Task: An exact reproduction of the lines below, from the first through the one with "Plan 8: [126,844,198,903]", is the whole answer; pictures have no place in it.

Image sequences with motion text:
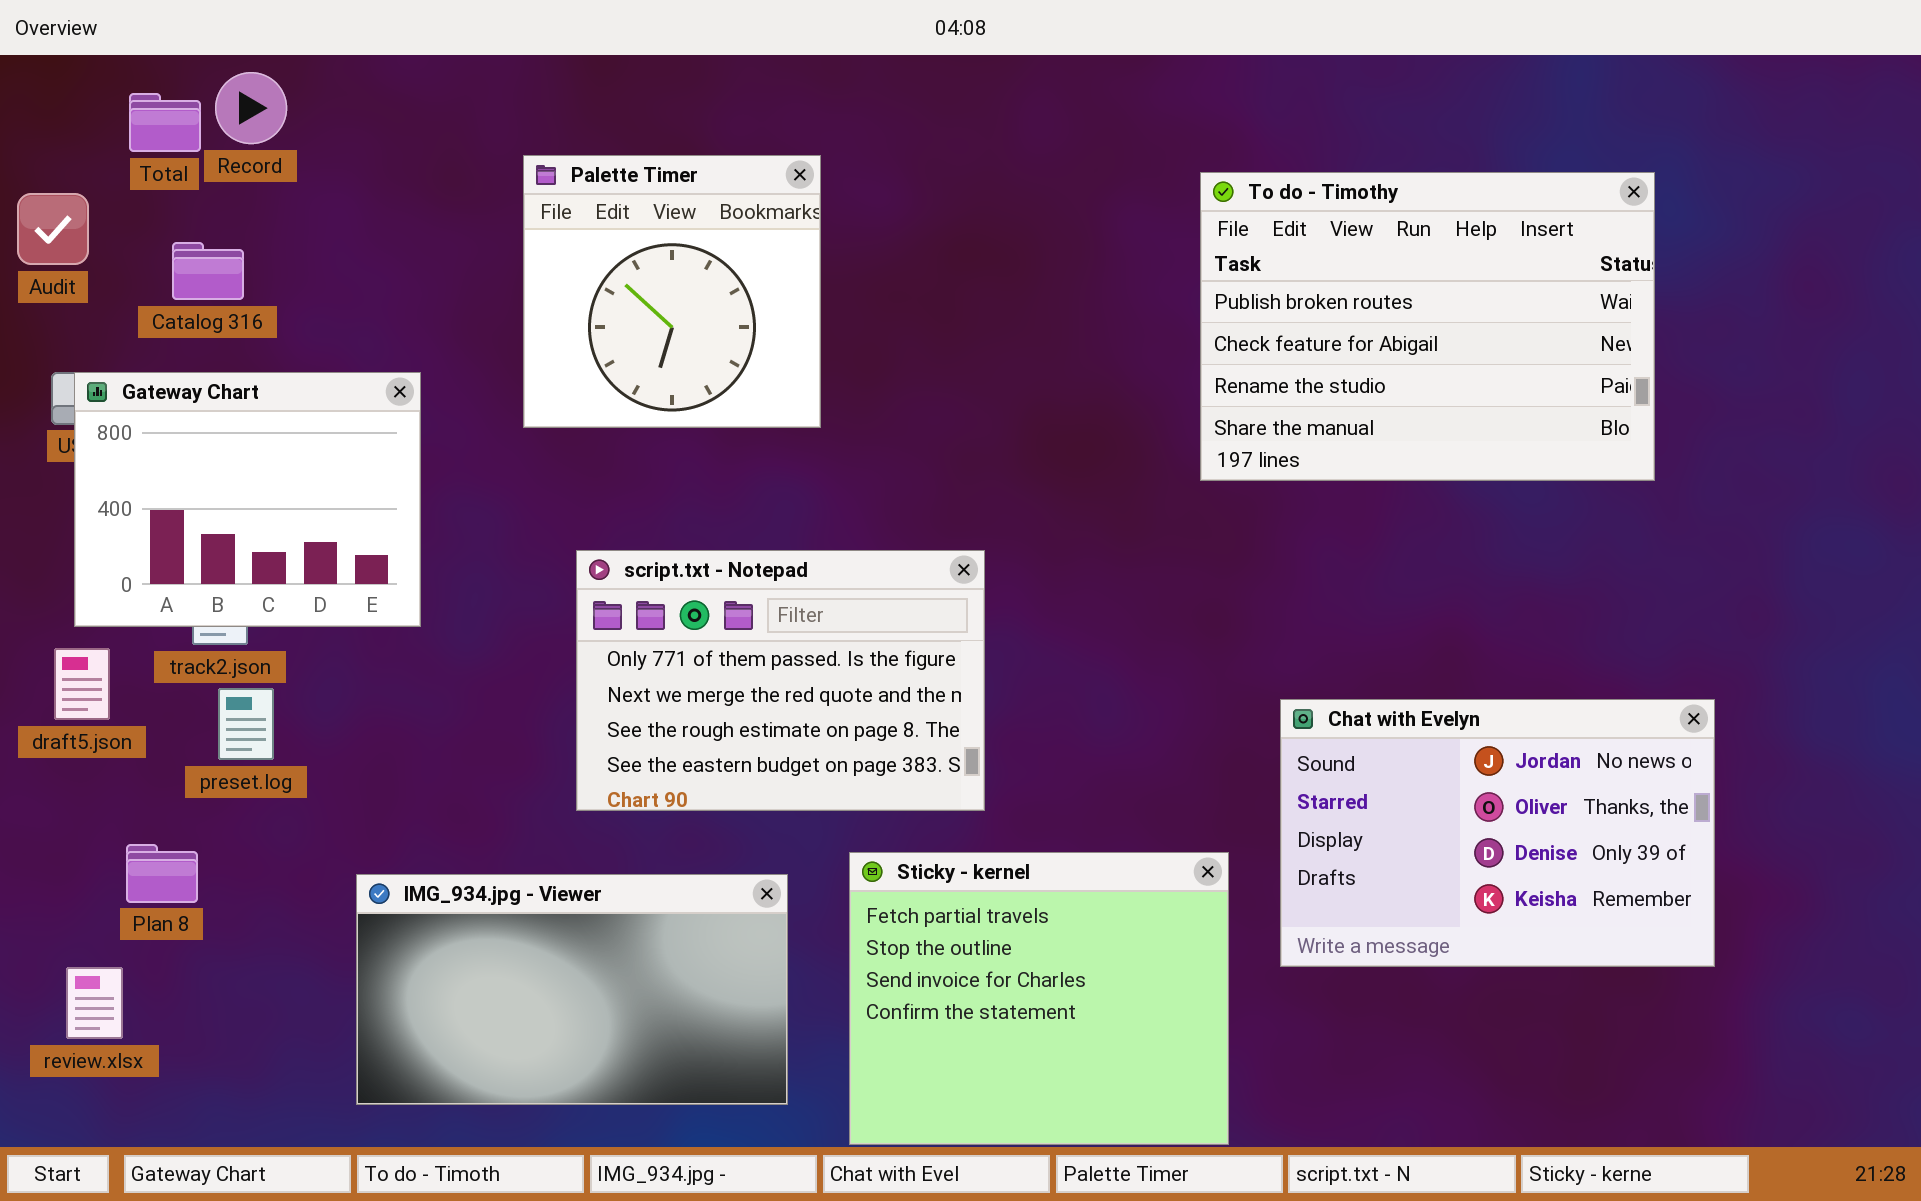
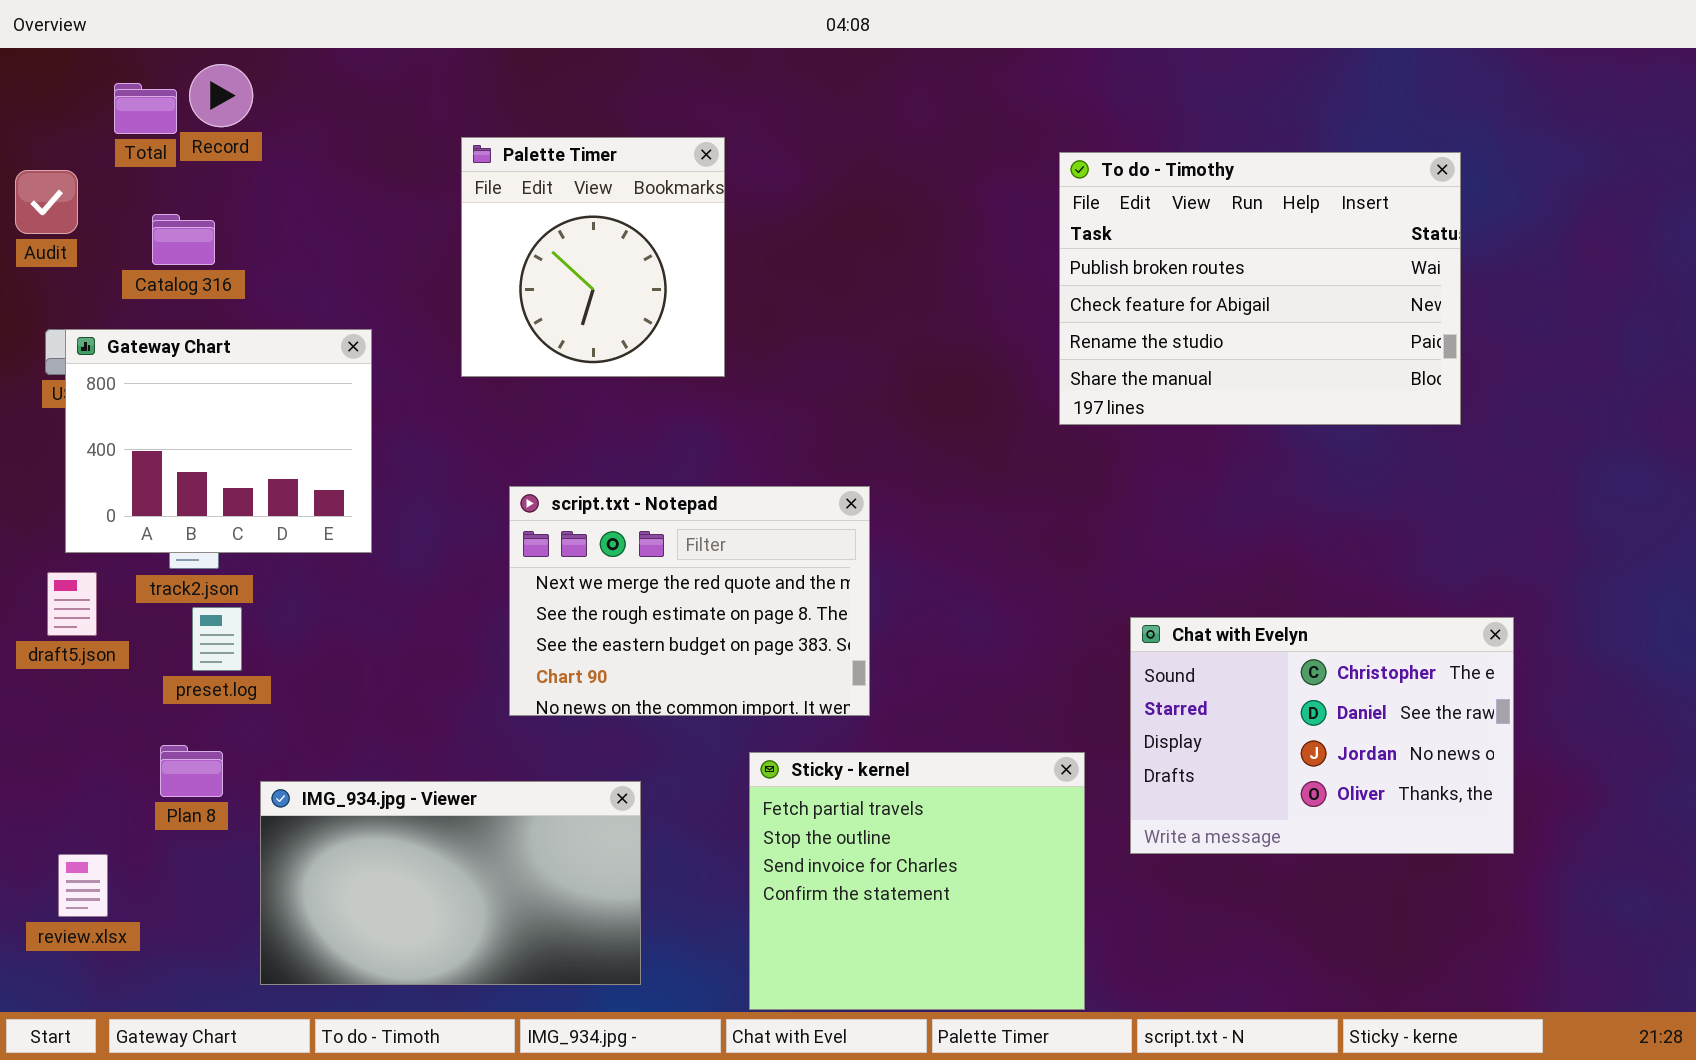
script.txt - Notepad: [576,550,985,811] -> [509,486,870,716], scrolled down 1 row
Chat with Evelyn: [1280,699,1715,967] -> [1130,617,1514,854], scrolled up 2 rows
Plan 8: [126,844,198,903] -> [160,745,223,797], moved
IMG_934.jpg - Viewer: [356,874,788,1105] -> [260,781,641,985], moved

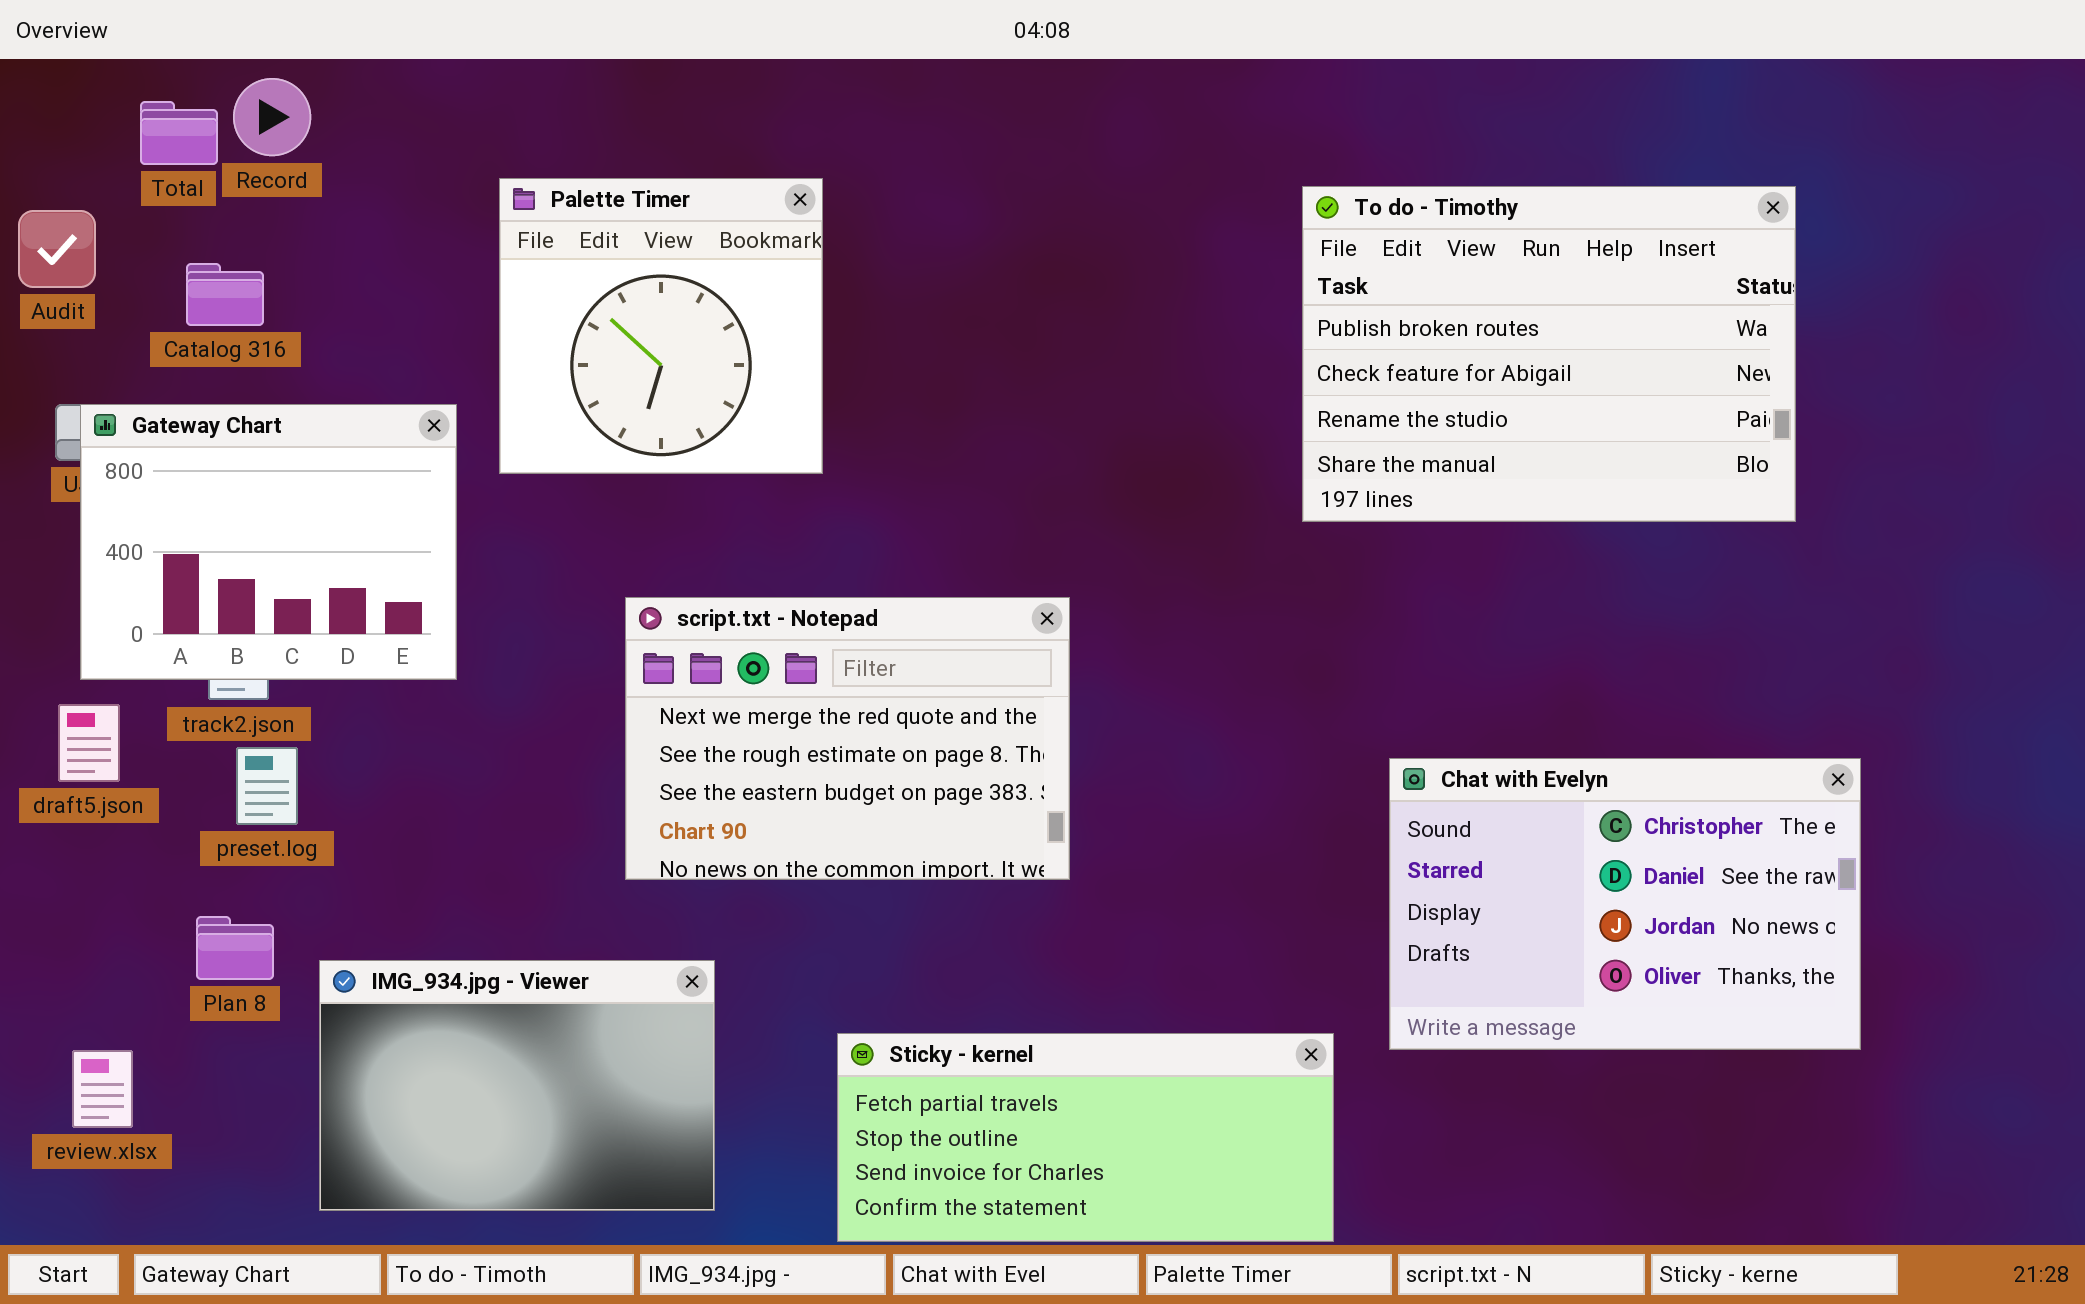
Palette Timer: [461,137,725,377] -> [499,178,823,474], moved
Sticky - kernel: [749,752,1085,1010] -> [837,1033,1334,1242], resized
IMG_934.jpg - Viewer: [260,781,641,985] -> [319,960,715,1211], resized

Task answer:
script.txt - Notepad: [576,550,985,811] -> [509,486,870,716], scrolled down 1 row
Chat with Evelyn: [1280,699,1715,967] -> [1130,617,1514,854], scrolled up 2 rows
Plan 8: [126,844,198,903] -> [160,745,223,797], moved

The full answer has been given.